Work item:
When the data below is printed, every line must match exactly and the images must be absent.

----

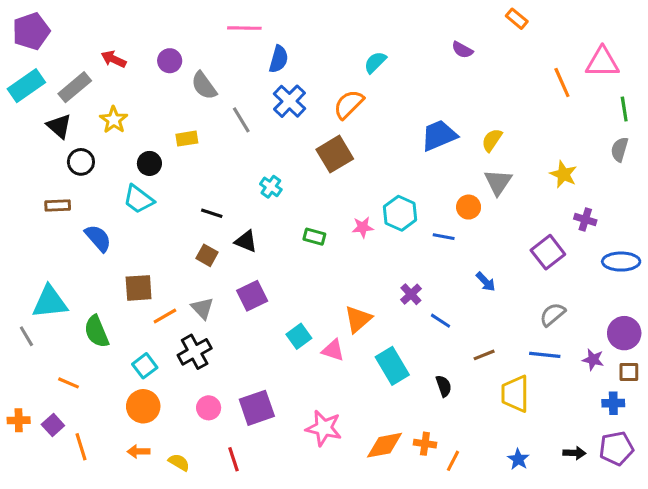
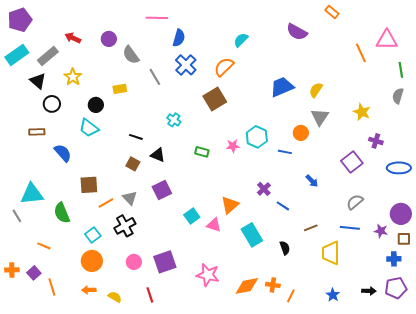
purple semicircle: (462, 50) -> (297, 32), size x1.5

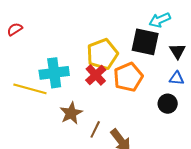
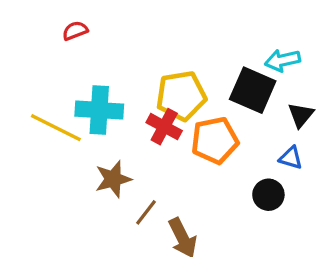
red semicircle: (15, 29) -> (75, 31), moved
red cross: (96, 75) -> (164, 127), turned -30

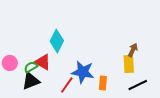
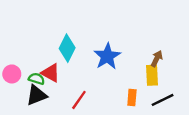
green semicircle: (31, 67) -> (37, 79), turned 48
blue star: (83, 72) -> (107, 56), moved, turned 30
orange rectangle: (103, 83) -> (132, 98), moved

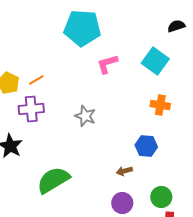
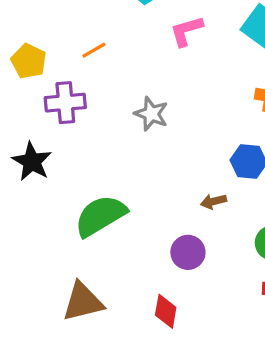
orange line: (36, 80) -> (94, 50), moved
purple circle: (122, 203) -> (188, 252), moved

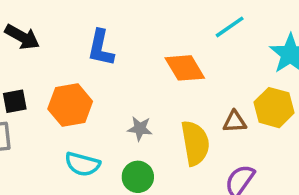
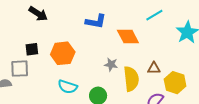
blue L-shape: (101, 48) -> (96, 21), moved, turned -95
yellow hexagon: (274, 108) -> (175, 83), moved
gray star: (140, 129) -> (111, 64), moved

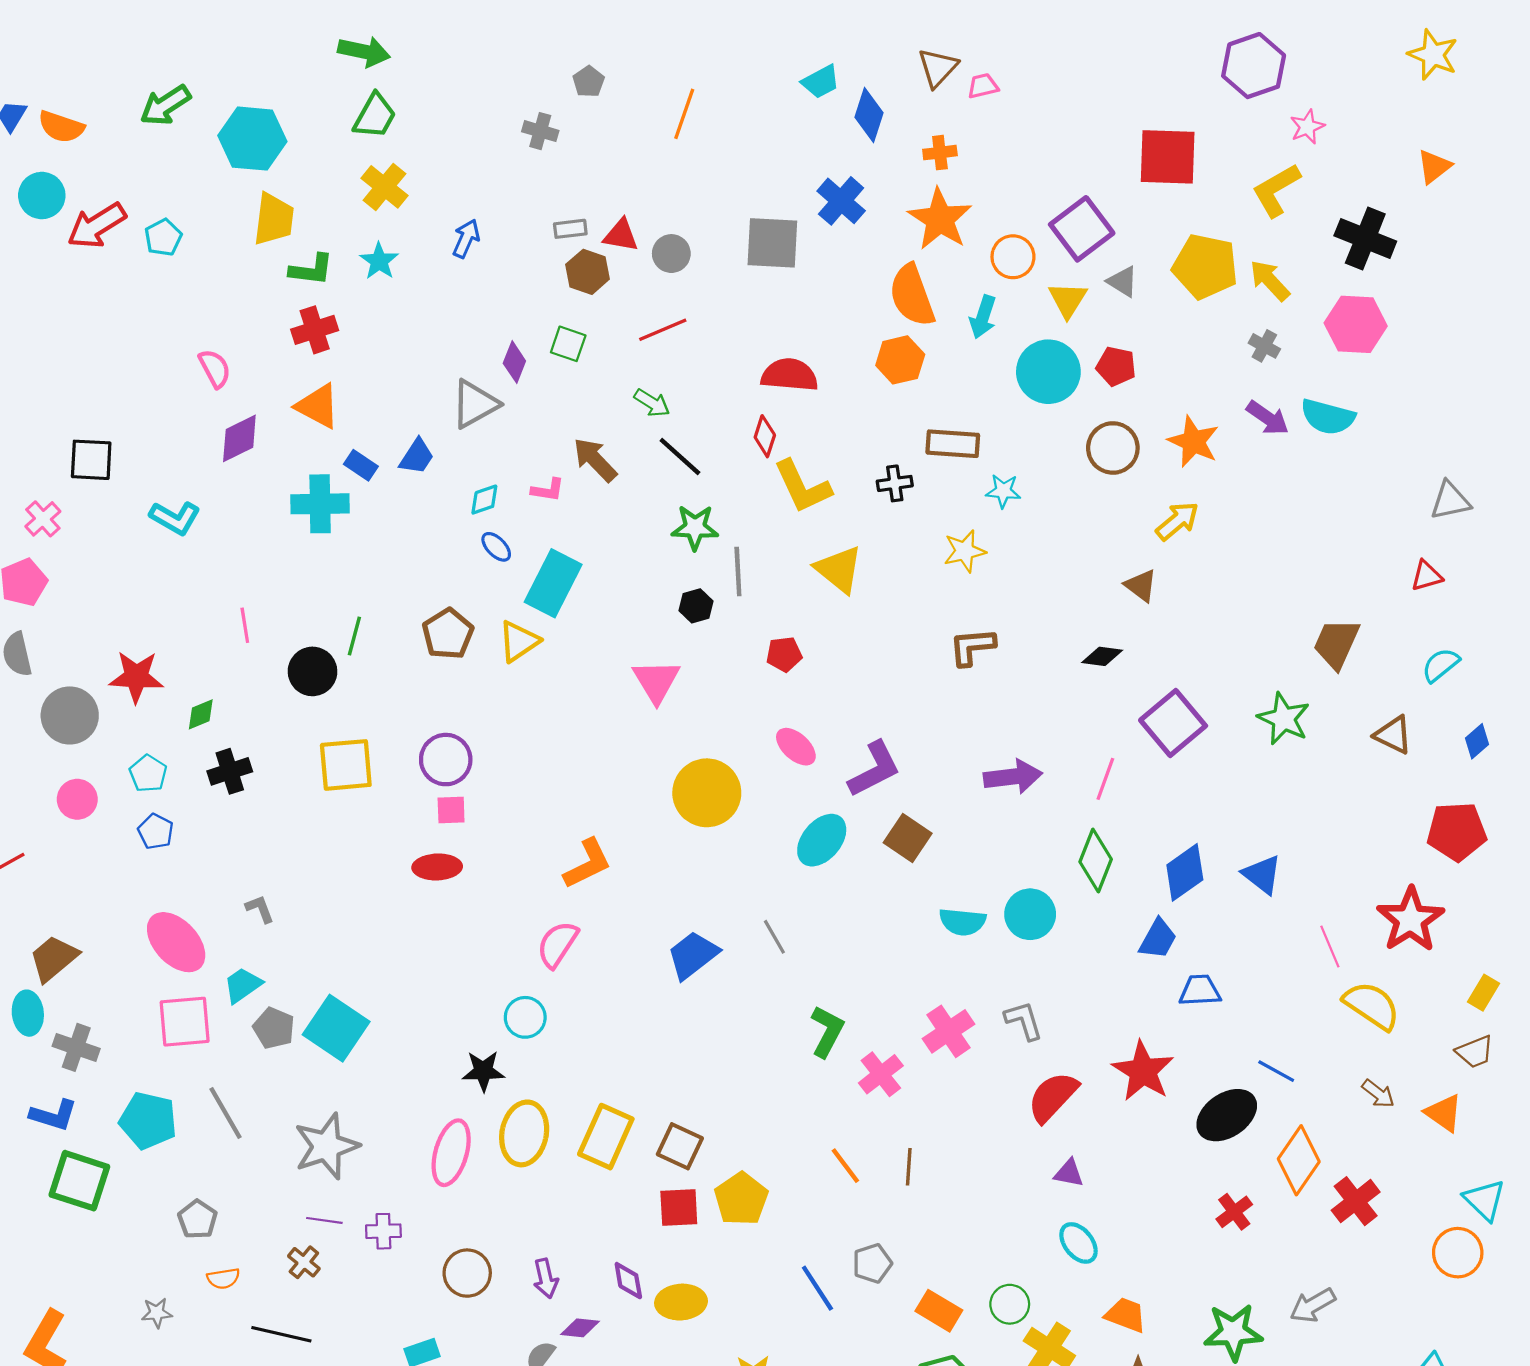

----

Output of the task:
purple semicircle: (462, 50) -> (297, 32), size x1.5

red semicircle: (15, 29) -> (75, 31), moved
red cross: (96, 75) -> (164, 127), turned -30

green semicircle: (31, 67) -> (37, 79), turned 48
blue star: (83, 72) -> (107, 56), moved, turned 30
orange rectangle: (103, 83) -> (132, 98), moved

orange line: (36, 80) -> (94, 50), moved
purple circle: (122, 203) -> (188, 252), moved

blue L-shape: (101, 48) -> (96, 21), moved, turned -95
yellow hexagon: (274, 108) -> (175, 83), moved
gray star: (140, 129) -> (111, 64), moved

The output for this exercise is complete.